[Data items]
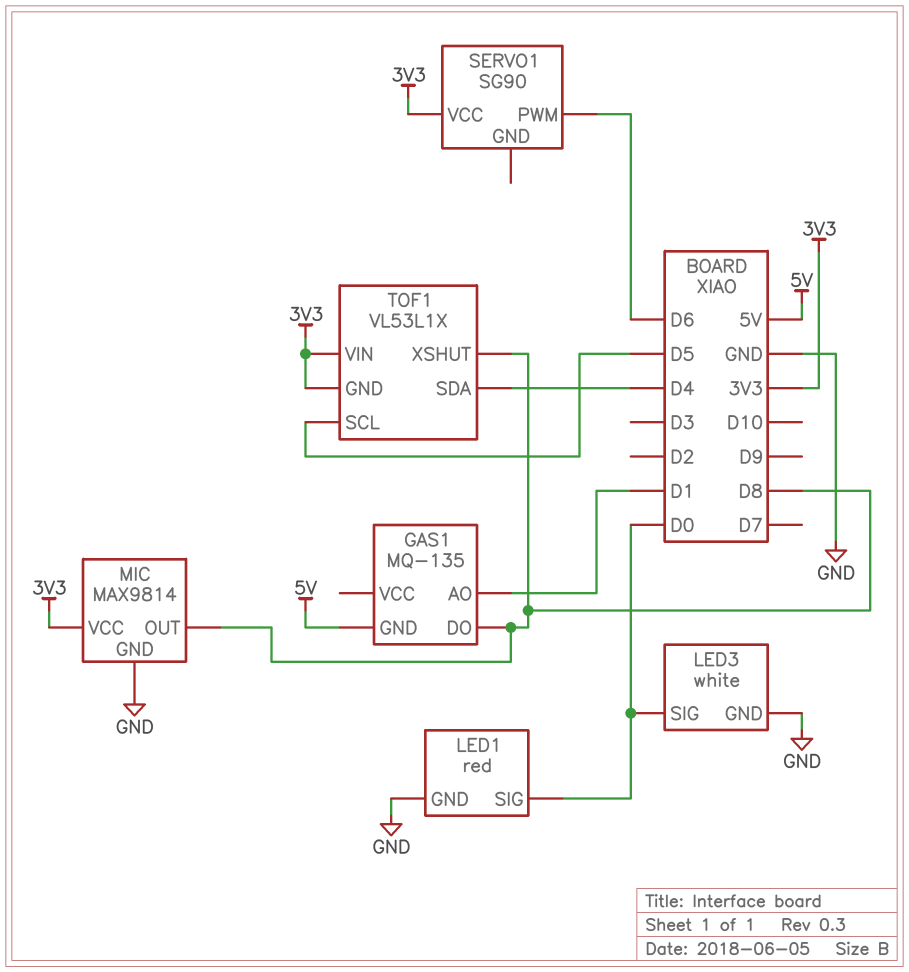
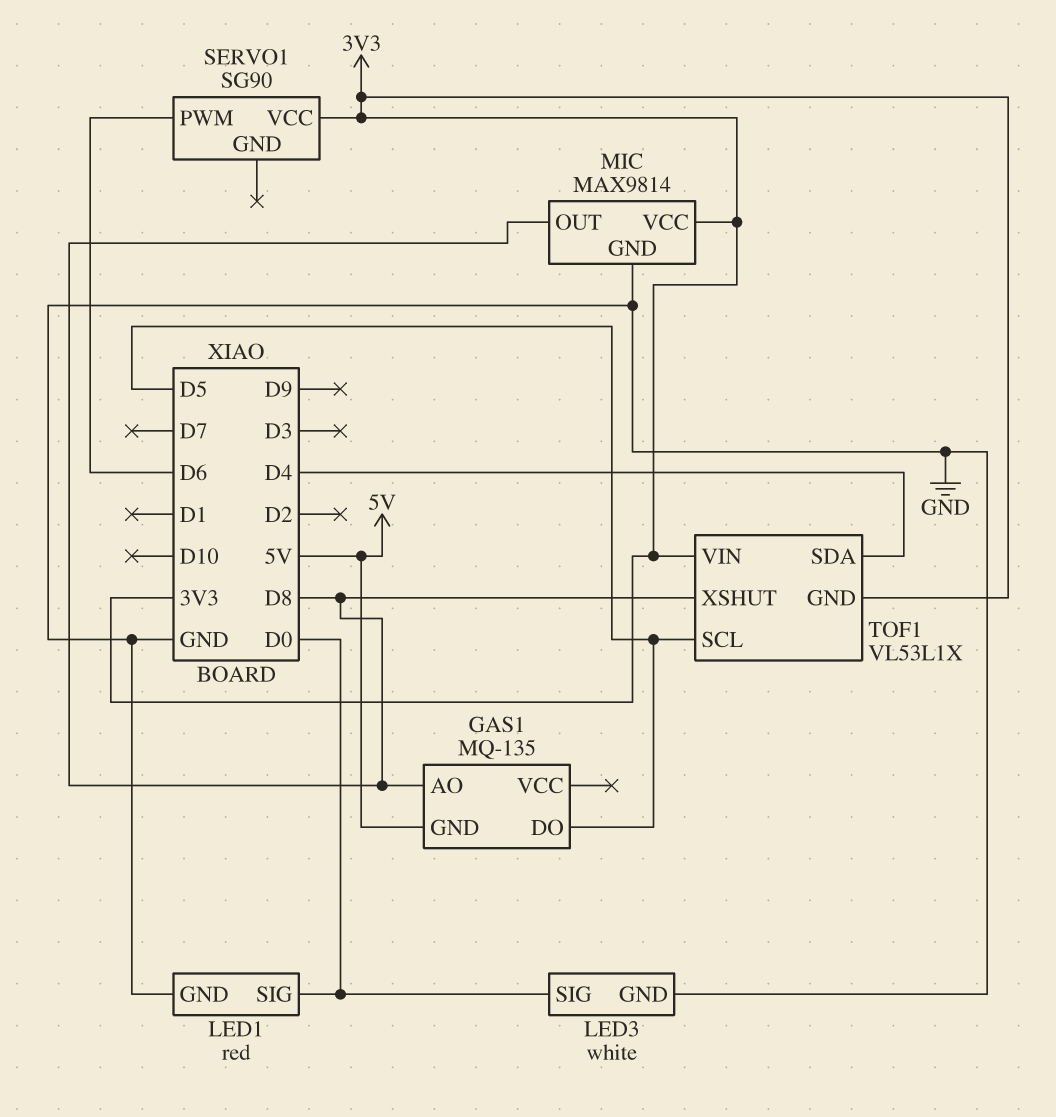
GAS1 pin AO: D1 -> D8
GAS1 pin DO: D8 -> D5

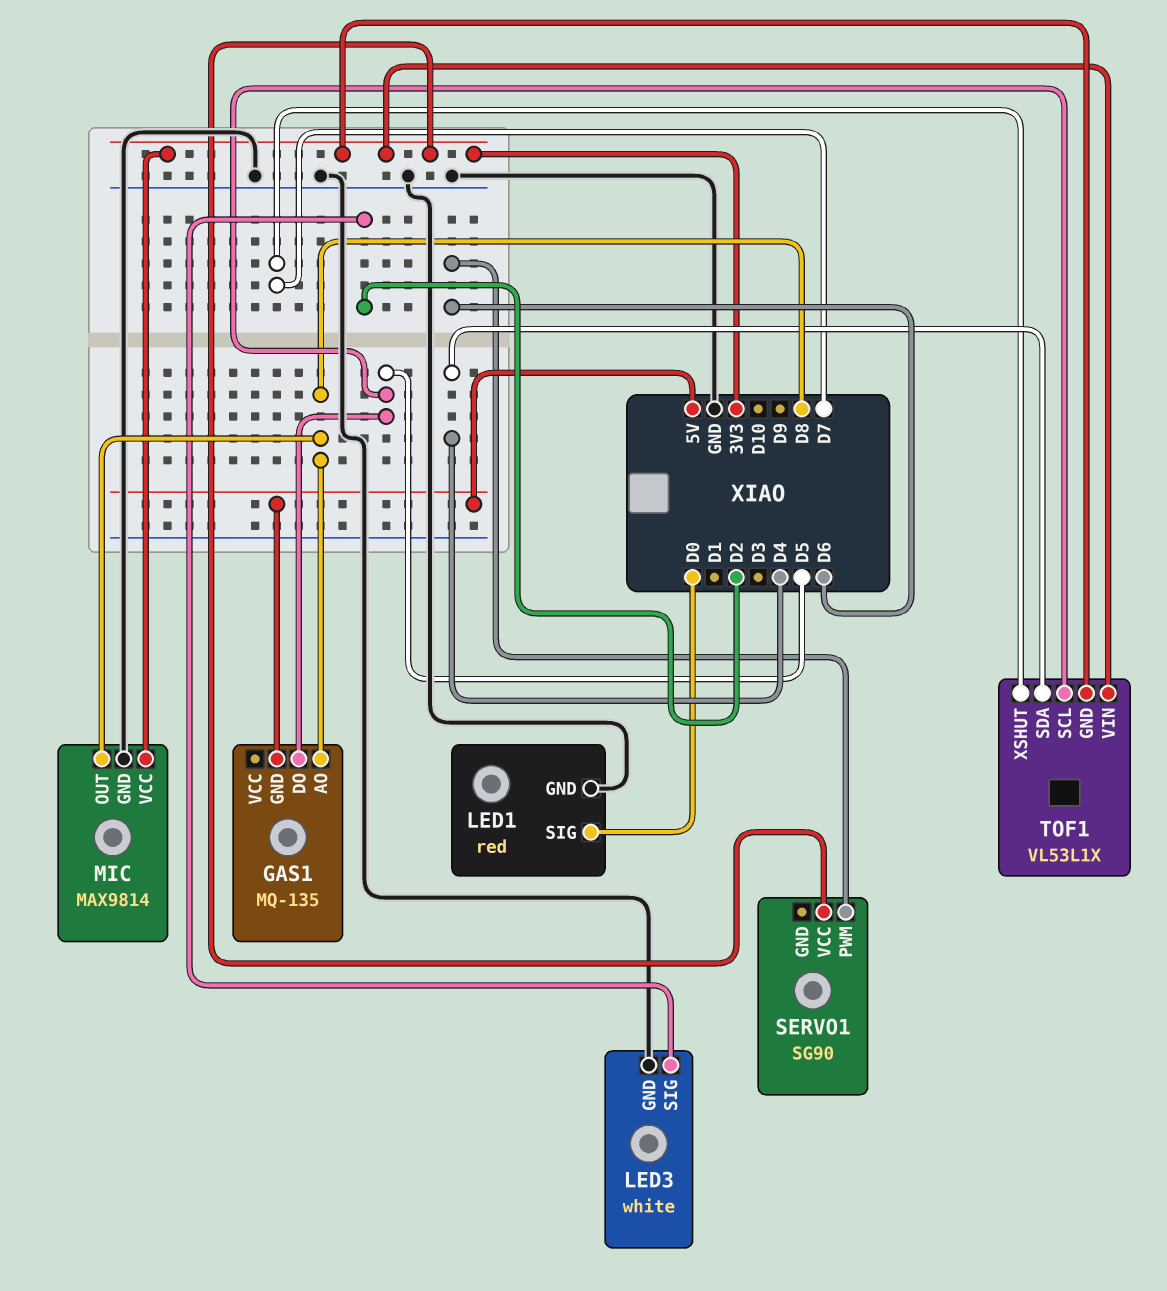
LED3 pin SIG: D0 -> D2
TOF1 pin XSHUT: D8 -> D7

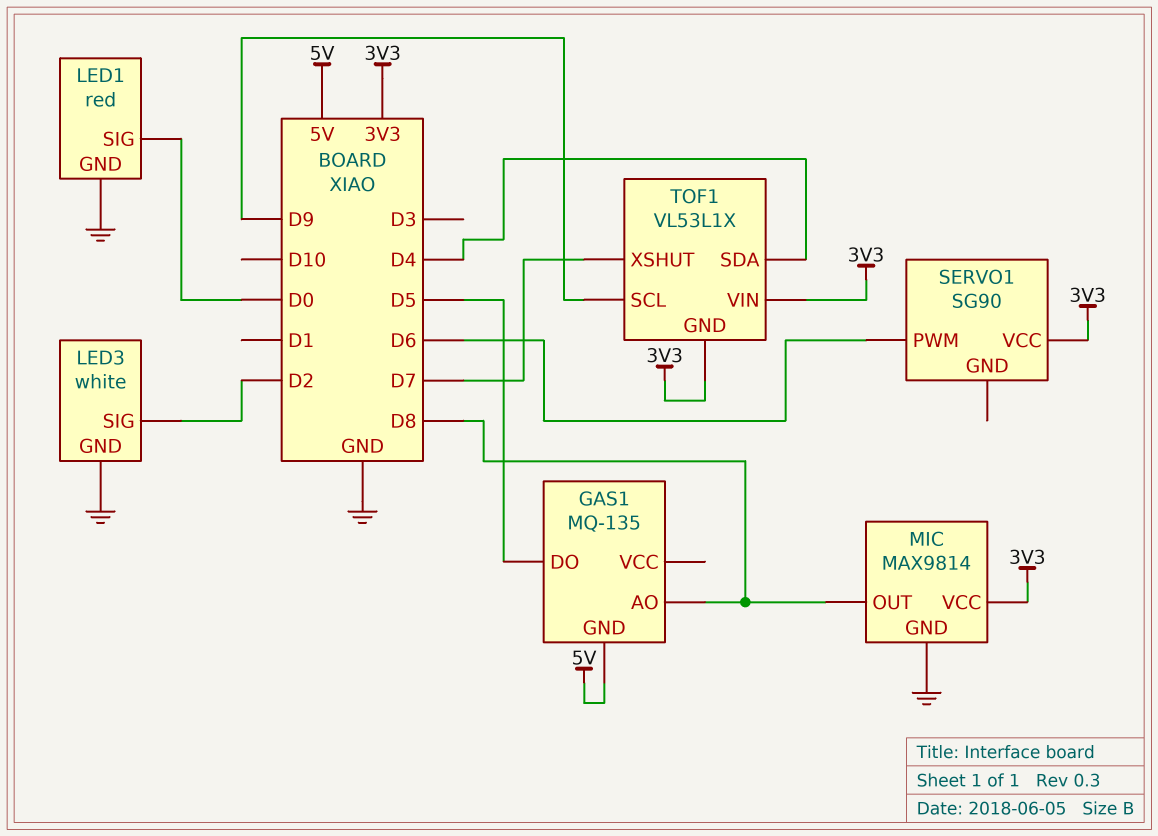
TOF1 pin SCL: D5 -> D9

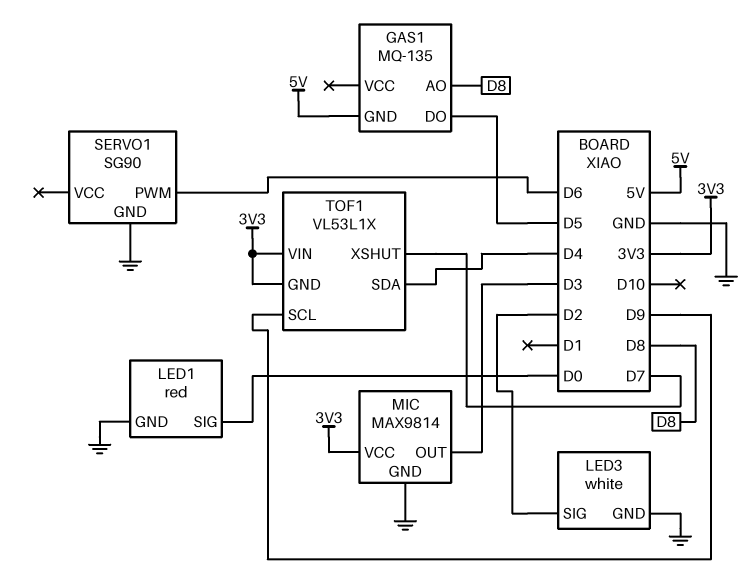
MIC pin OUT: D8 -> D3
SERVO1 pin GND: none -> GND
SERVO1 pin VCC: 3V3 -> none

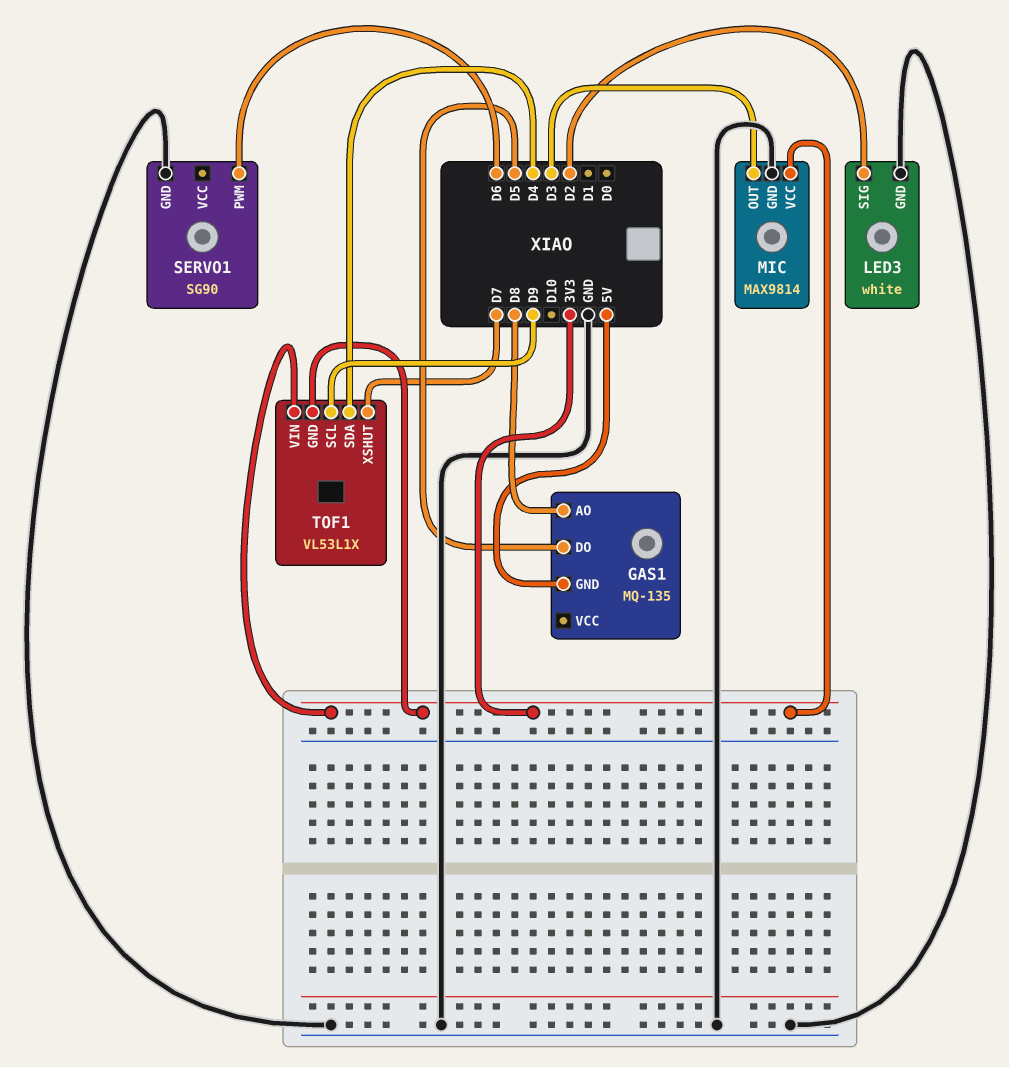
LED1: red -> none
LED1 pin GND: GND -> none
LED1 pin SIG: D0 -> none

Brief: All of the entries above need to be repeated exactly, minus the pictures.

Solution for this problem:
GAS1 pin AO: D1 -> D8
GAS1 pin DO: D8 -> D5

LED3 pin SIG: D0 -> D2
TOF1 pin XSHUT: D8 -> D7

TOF1 pin SCL: D5 -> D9

MIC pin OUT: D8 -> D3
SERVO1 pin GND: none -> GND
SERVO1 pin VCC: 3V3 -> none

LED1: red -> none
LED1 pin GND: GND -> none
LED1 pin SIG: D0 -> none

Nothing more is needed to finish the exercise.